======== RECORDS FOR THIS EXERCISE ========

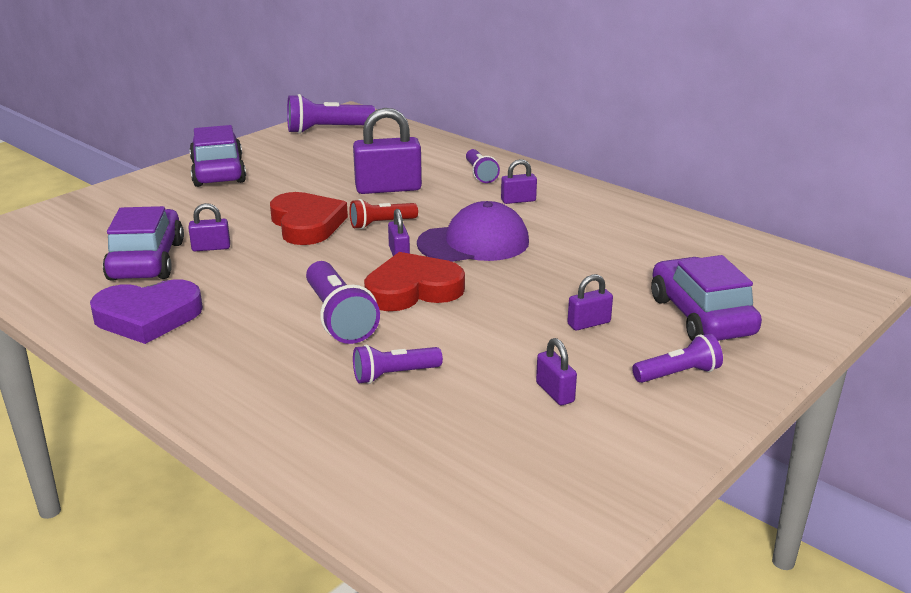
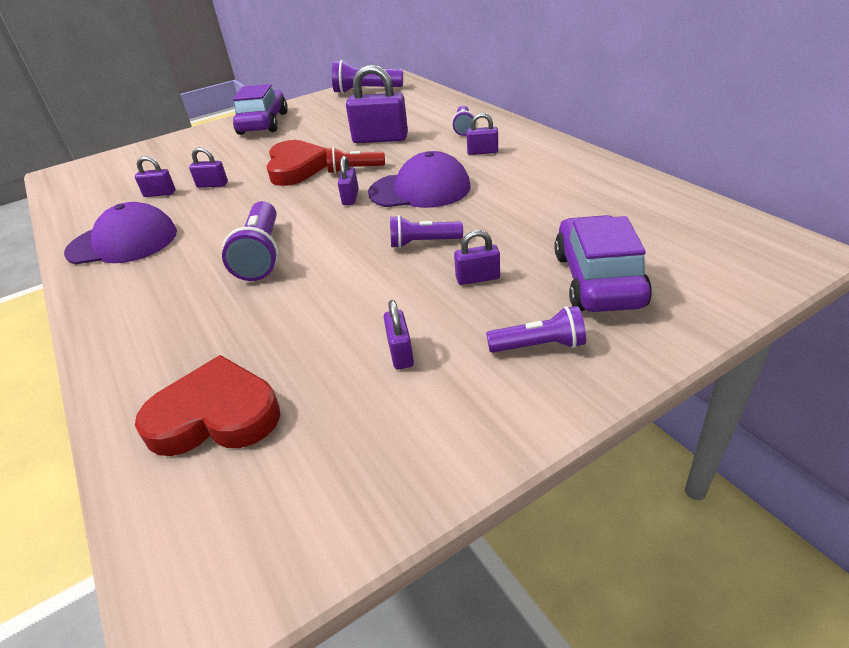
camera: 20 degrees right, 10 degrees up
(146, 261) = (160, 194): purple car -> purple padlock
(148, 317) = (123, 242): purple heart -> purple cap
(394, 375) = (268, 316): purple flashlight -> purple flashlight (423, 243)
(413, 290) = (340, 232): red heart -> red heart (215, 415)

========

◆ ASSIGNMENT
Without the pictures, give every line of the data again, exactly as written.

◆ RESPONSE TO THE TASK
camera: 20 degrees right, 10 degrees up
(146, 261) = (160, 194): purple car -> purple padlock
(148, 317) = (123, 242): purple heart -> purple cap
(394, 375) = (268, 316): purple flashlight -> purple flashlight (423, 243)
(413, 290) = (340, 232): red heart -> red heart (215, 415)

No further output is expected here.